## WORK TASK
Return, word for word, the lines of the listing below from the one with "red pencil [121,421,180,491]" through the one with "black traffic cone [335,121,367,162]", and no other lines.

## TASK INPUTS
..............................
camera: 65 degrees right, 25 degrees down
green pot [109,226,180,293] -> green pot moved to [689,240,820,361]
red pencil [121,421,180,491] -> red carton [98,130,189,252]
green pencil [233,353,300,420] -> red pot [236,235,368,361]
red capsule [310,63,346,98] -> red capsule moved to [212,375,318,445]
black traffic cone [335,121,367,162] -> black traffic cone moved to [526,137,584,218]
..............................
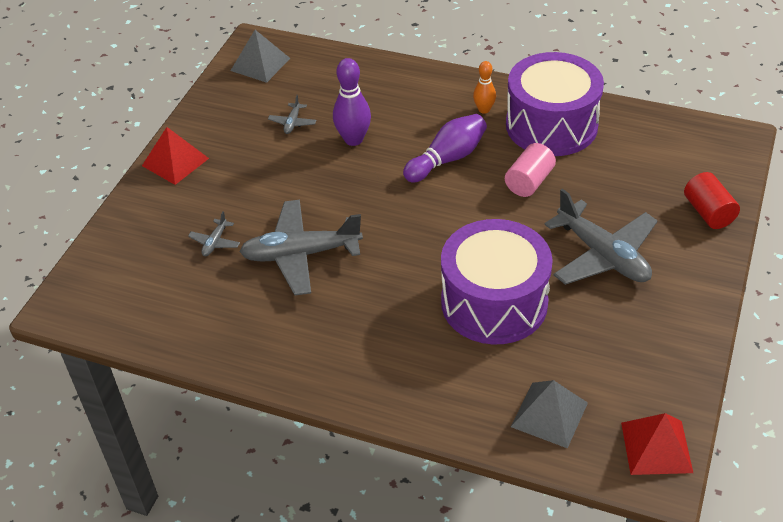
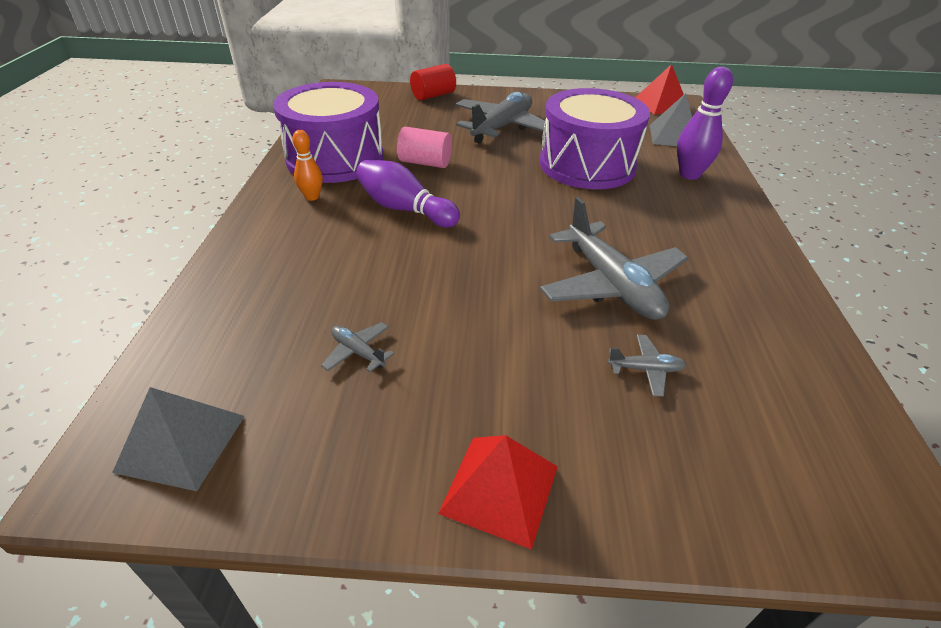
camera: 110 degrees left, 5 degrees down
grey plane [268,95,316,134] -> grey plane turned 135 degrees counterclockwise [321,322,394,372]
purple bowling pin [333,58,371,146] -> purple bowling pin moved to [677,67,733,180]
..............................
## FINISHED EXERCISE
red pencil [121,421,180,491] -> red carton [98,130,189,252]
green pencil [233,353,300,420] -> red pot [236,235,368,361]
red capsule [310,63,346,98] -> red capsule moved to [212,375,318,445]
black traffic cone [335,121,367,162] -> black traffic cone moved to [526,137,584,218]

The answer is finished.